*** DATASET EXCERPTS Section Begins ***
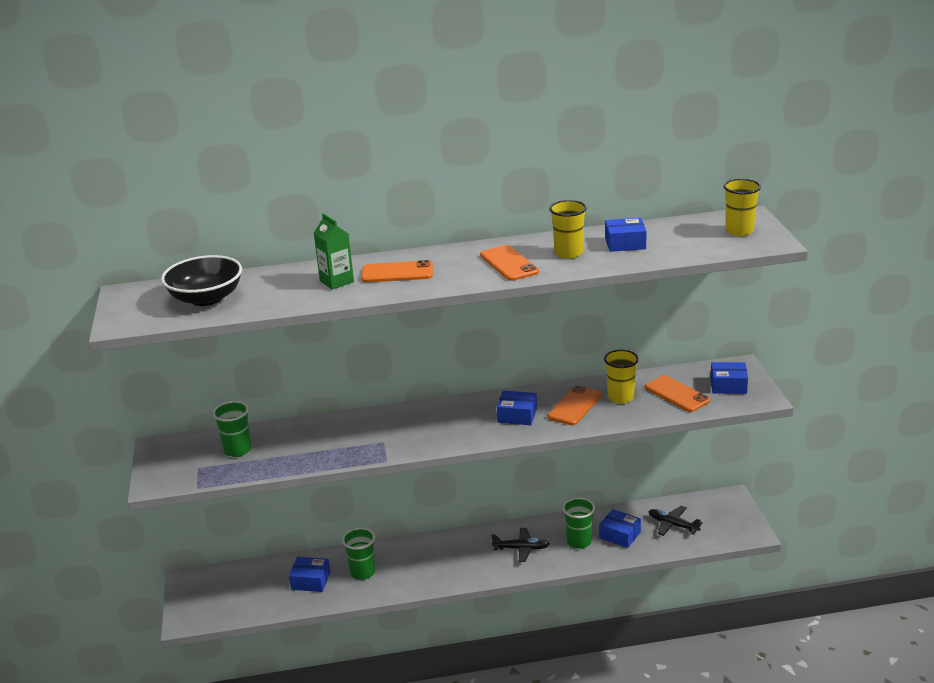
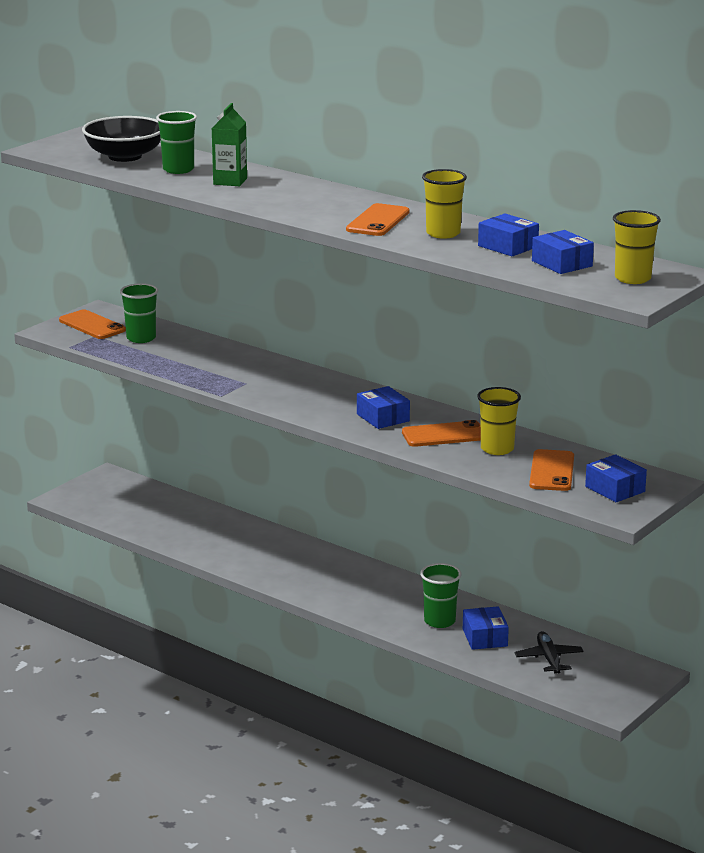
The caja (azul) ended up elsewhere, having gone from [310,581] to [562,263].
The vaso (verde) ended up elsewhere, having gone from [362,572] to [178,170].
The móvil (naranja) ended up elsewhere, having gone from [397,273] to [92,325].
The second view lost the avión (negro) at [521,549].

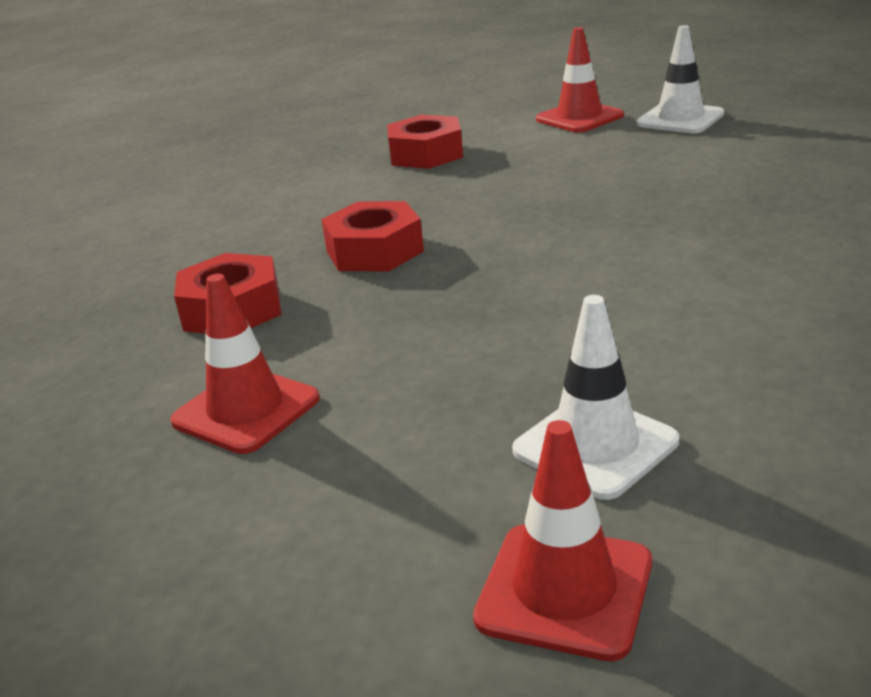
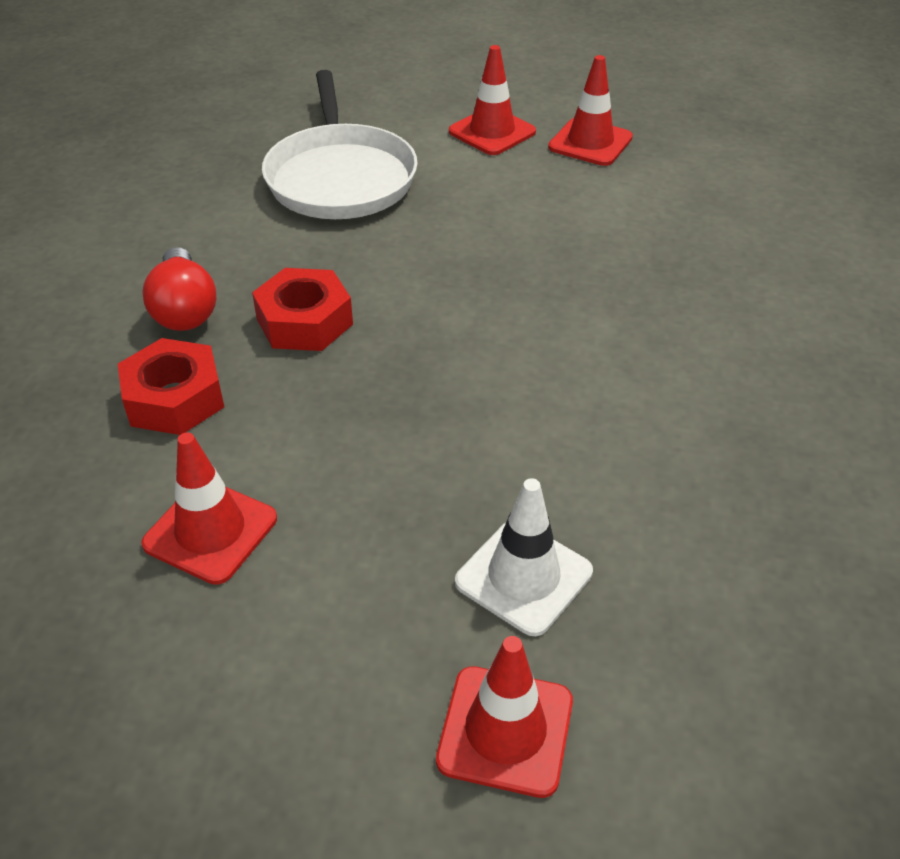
Where the tuerca (rojo) stood at [426,154], the sartén (blanco) came to stand at [340,178].
What was the cono de tráfico (blanco) at [680,119] turned into the cono de tráfico (rojo) at [590,142].
The second view gained the bombilla (rojo) at [184,309].

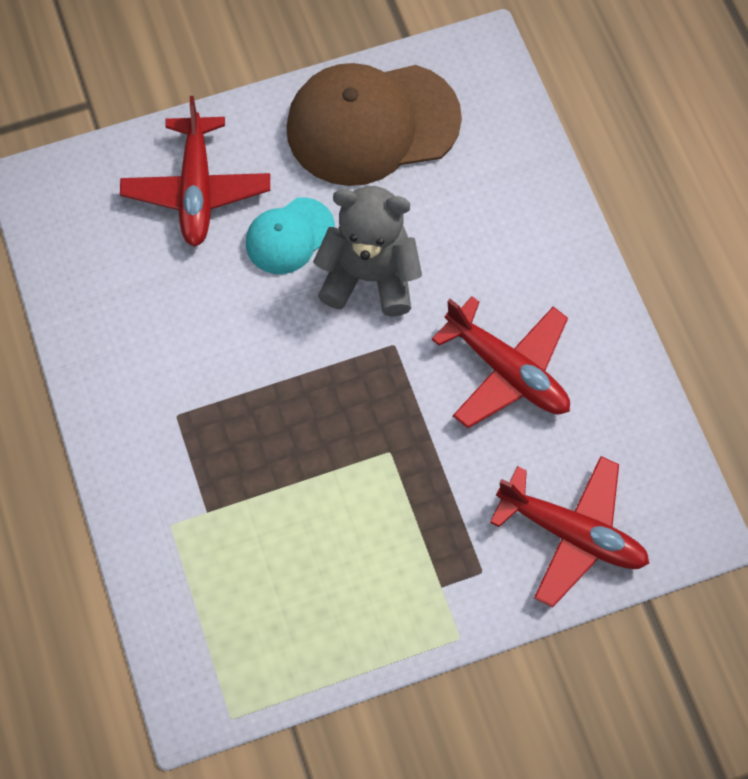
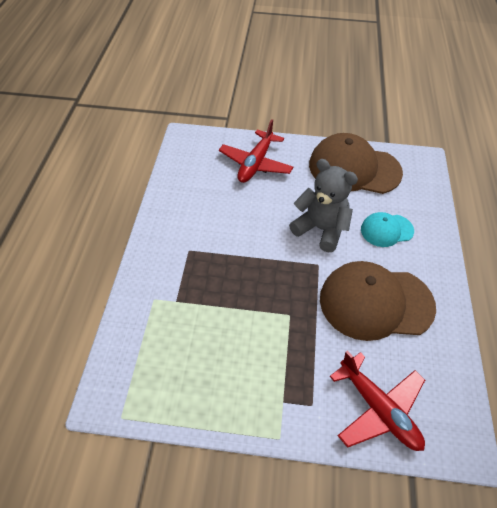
The gorra (turquesa) ended up elsewhere, having gone from [289,236] to [386,230].
Where the avión (rojo) stood at [507,371], the gorra (marrón) came to stand at [375,302].

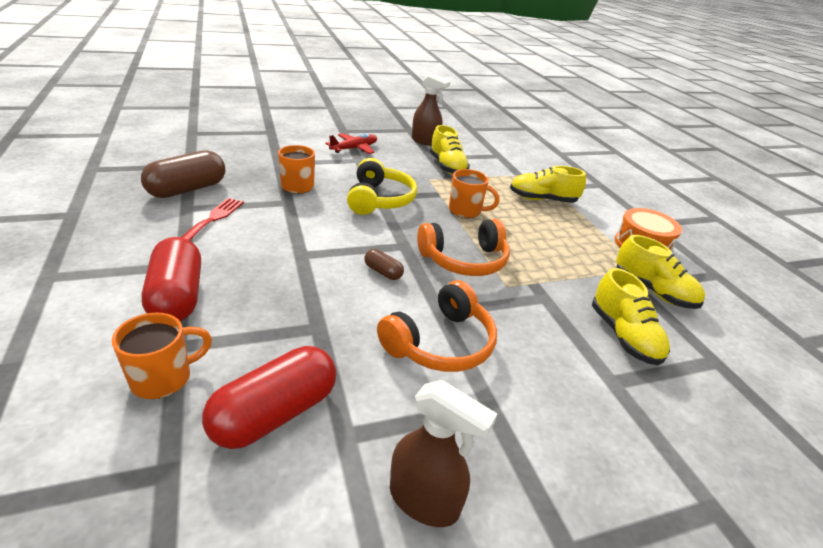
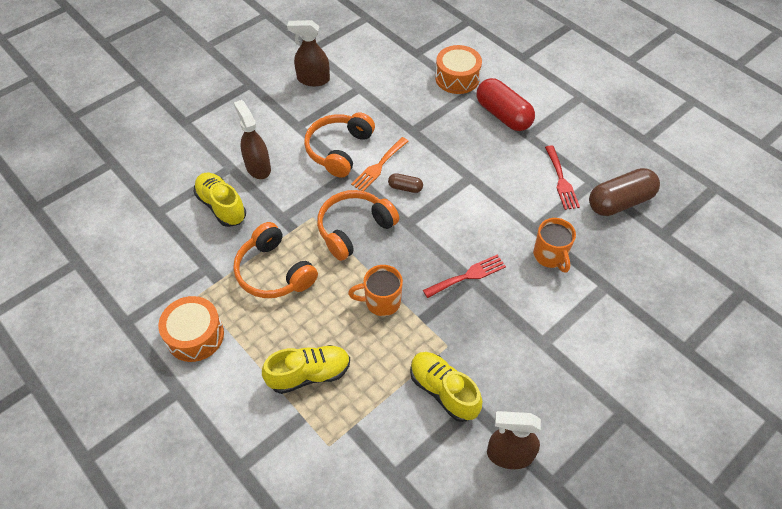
Where the taza (naranja) stood at [163,378], the tambor (naranja) came to stand at [457,78].
The cápsula (marrón) at [187,189] ended up facing another way, 45 degrees clockwise from before.
The second view lost the cápsula (rojo) at [275,413].
The second view lost the avión (rojo) at [354,149].
Where the auriculares (amarillo) stood at [380,199], the tenedor (rojo) came to stand at [468,276].
The second view lost the zapato (amarillo) at [653,291].
The second view gained the auriculares (naranja) at [274,272].
The second view gained the pulverizador (marrón) at [258,167].
The second view gained the tenedor (naranja) at [379,166].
*** DATASET EXCERPTS Section Ends ***
▶ DIRECTIONS FOR THIS TASK
In your copy, please omit the pictures and print every line of the records exactly.

▶ EXPECTED ANSWER
The caja (azul) ended up elsewhere, having gone from [310,581] to [562,263].
The vaso (verde) ended up elsewhere, having gone from [362,572] to [178,170].
The móvil (naranja) ended up elsewhere, having gone from [397,273] to [92,325].
The second view lost the avión (negro) at [521,549].

Where the tuerca (rojo) stood at [426,154], the sartén (blanco) came to stand at [340,178].
What was the cono de tráfico (blanco) at [680,119] turned into the cono de tráfico (rojo) at [590,142].
The second view gained the bombilla (rojo) at [184,309].

The gorra (turquesa) ended up elsewhere, having gone from [289,236] to [386,230].
Where the avión (rojo) stood at [507,371], the gorra (marrón) came to stand at [375,302].

Where the taza (naranja) stood at [163,378], the tambor (naranja) came to stand at [457,78].
The cápsula (marrón) at [187,189] ended up facing another way, 45 degrees clockwise from before.
The second view lost the cápsula (rojo) at [275,413].
The second view lost the avión (rojo) at [354,149].
Where the auriculares (amarillo) stood at [380,199], the tenedor (rojo) came to stand at [468,276].
The second view lost the zapato (amarillo) at [653,291].
The second view gained the auriculares (naranja) at [274,272].
The second view gained the pulverizador (marrón) at [258,167].
The second view gained the tenedor (naranja) at [379,166].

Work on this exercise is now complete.